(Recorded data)
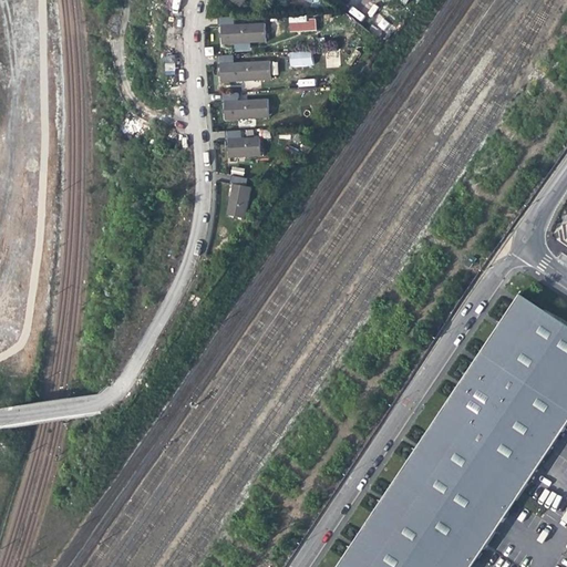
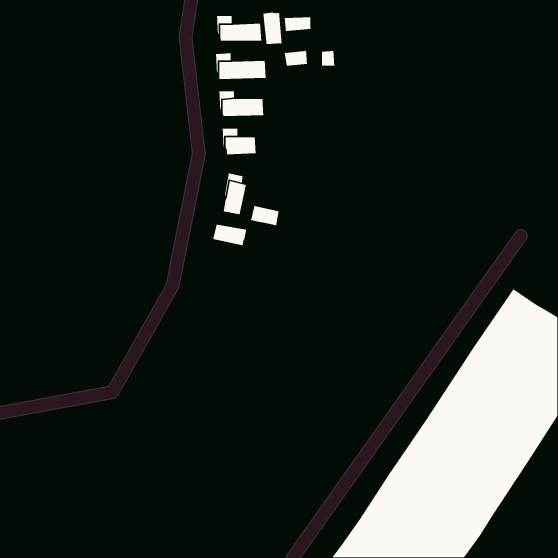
building: none -> [262,12,282,45]
building: none -> [250,205,280,226]
building: none -> [212,224,247,246]

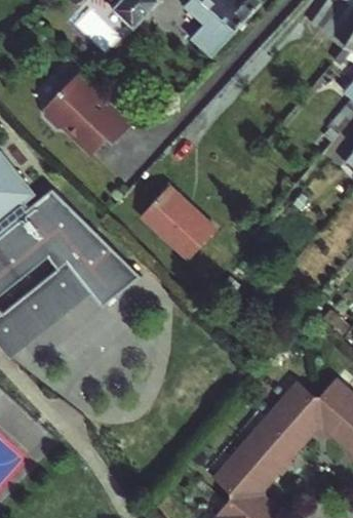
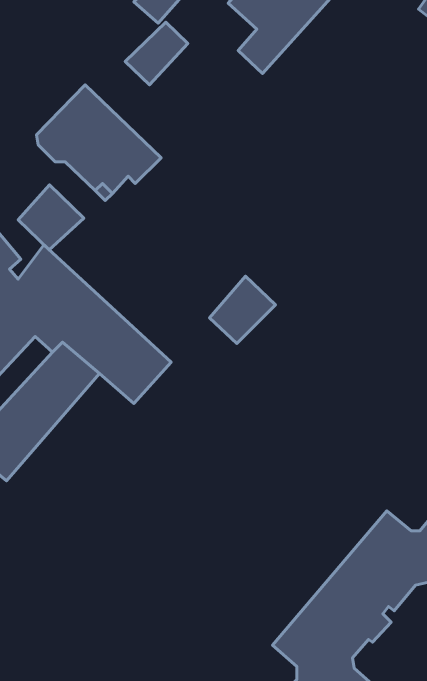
building: none -> [125,22,188,85]
building: none -> [18,185,84,250]
building: [141,187,192,240] -> none

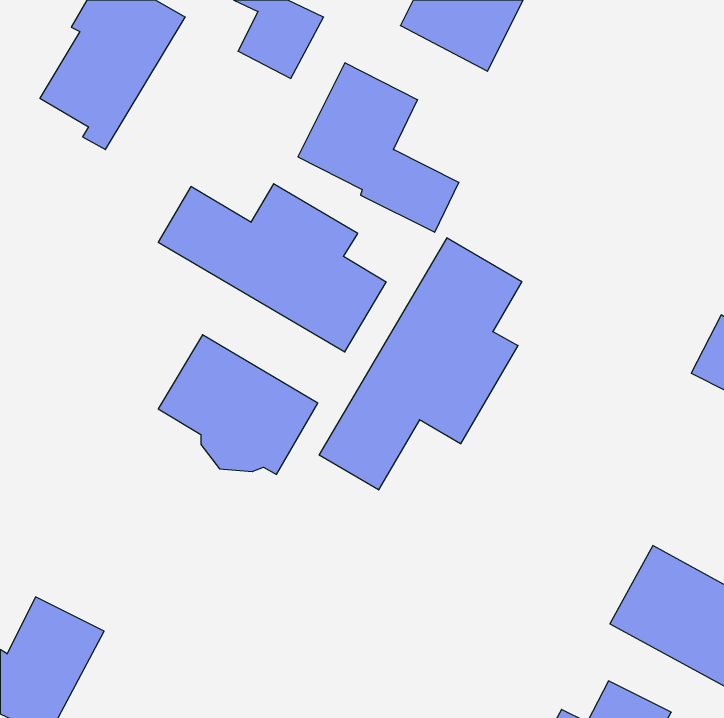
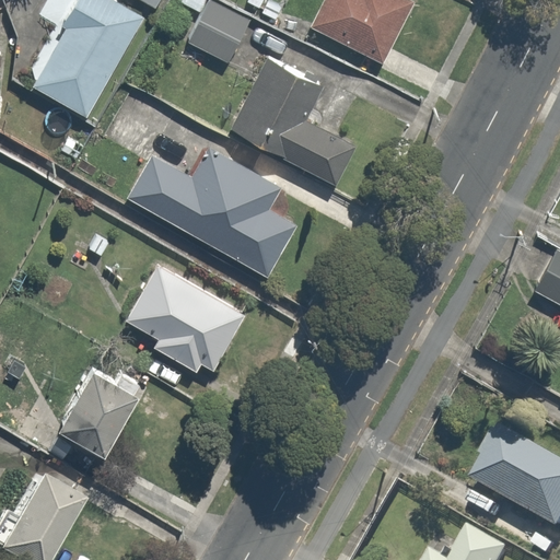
building: [319,238,522,490] -> none
building: none -> [60,363,141,450]

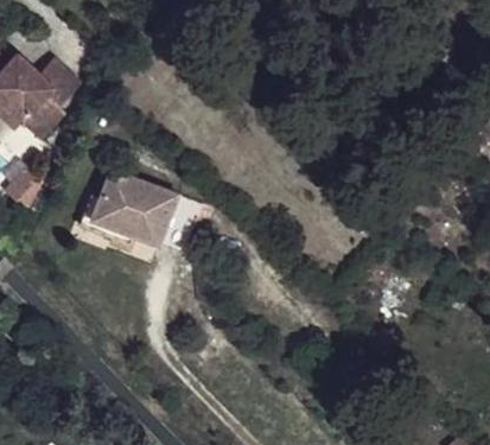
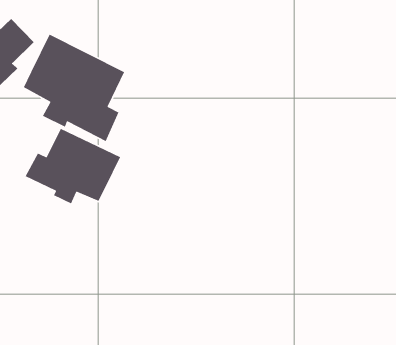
building: none -> [23,34,125,142]

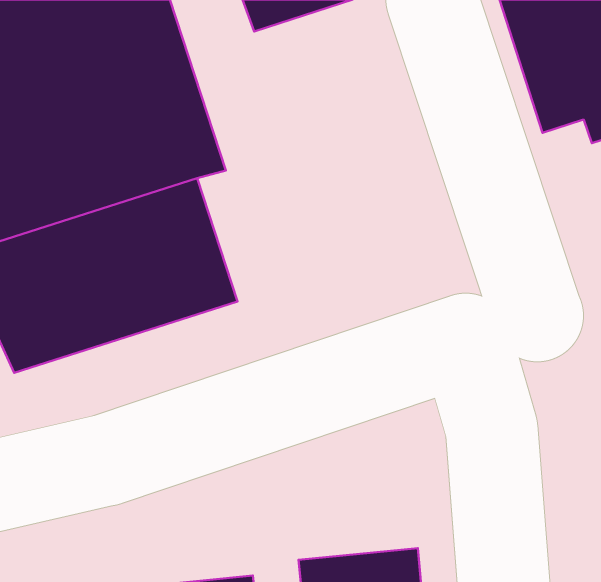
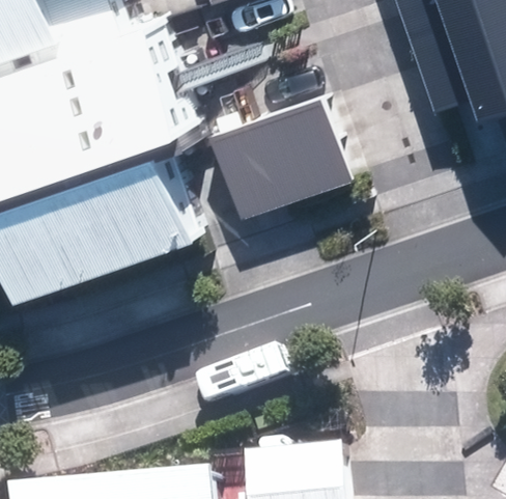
building: none -> [204,92,365,234]

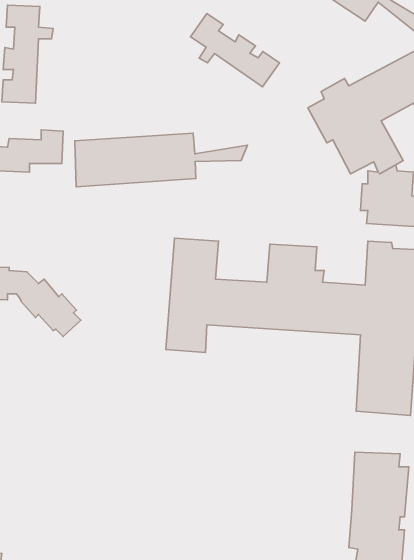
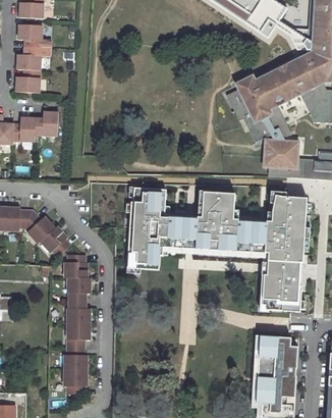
building: [190,14,280,87] -> none
building: [75,133,248,187] -> none
building: none -> [63,254,90,394]

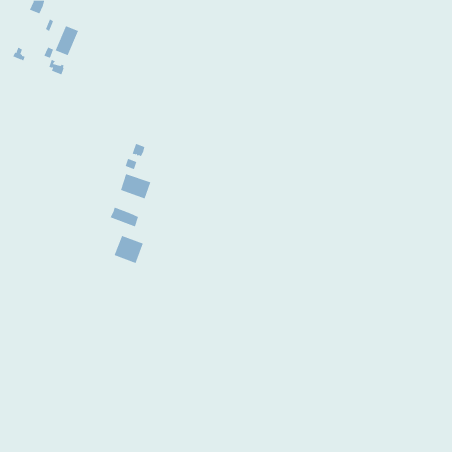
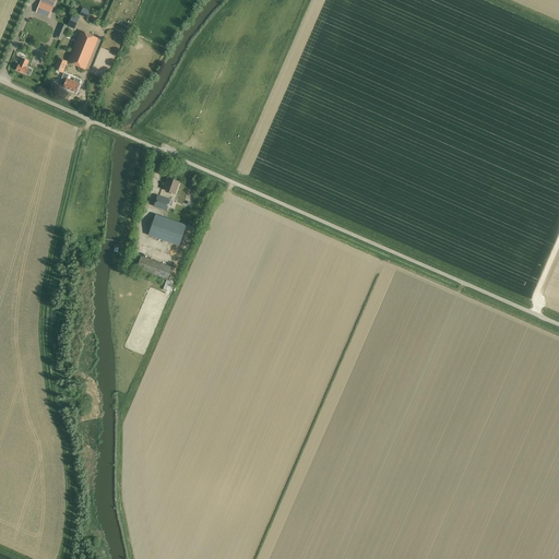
building: [114,235,144,264] -> none

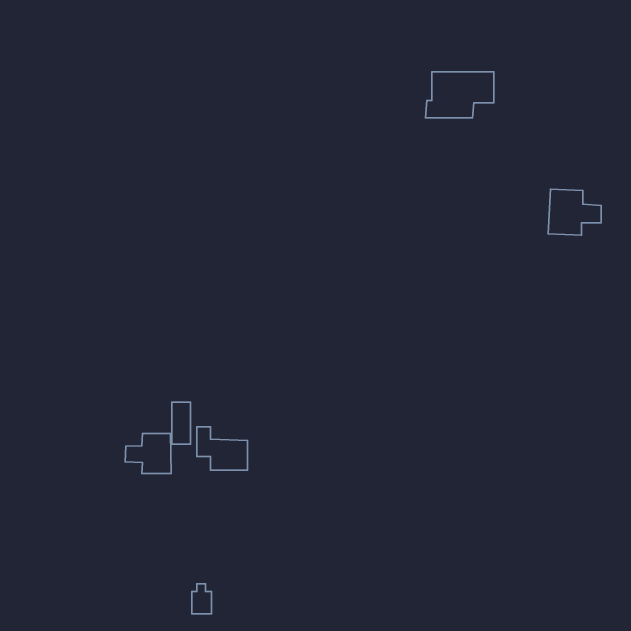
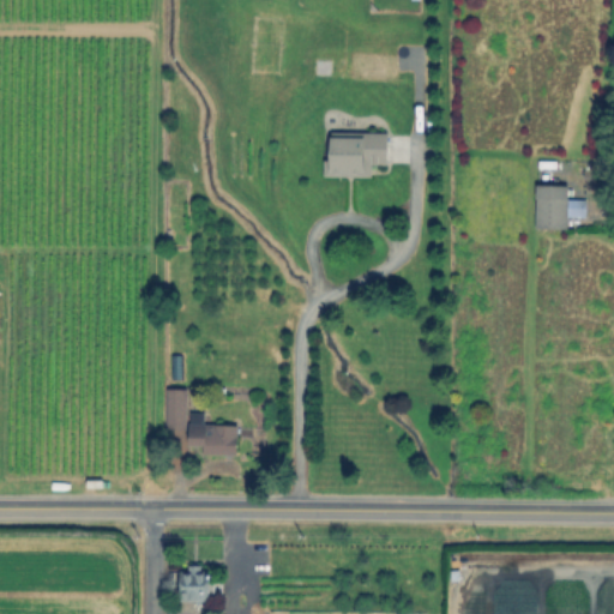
building: [426,72,494,118] -> [324,134,390,179]
building: [125,434,171,473] -> none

(PROBLEM DETAILS)
The answer must consist solely of the lines from the line containing "building: none -> [204,92,365,234]" to the end of the data, reproduced exactly, with every picture left out.

(THE COMPLETED TASK)
building: none -> [204,92,365,234]

building: [190,14,280,87] -> none
building: [75,133,248,187] -> none
building: none -> [63,254,90,394]

building: [114,235,144,264] -> none

building: [426,72,494,118] -> [324,134,390,179]
building: [125,434,171,473] -> none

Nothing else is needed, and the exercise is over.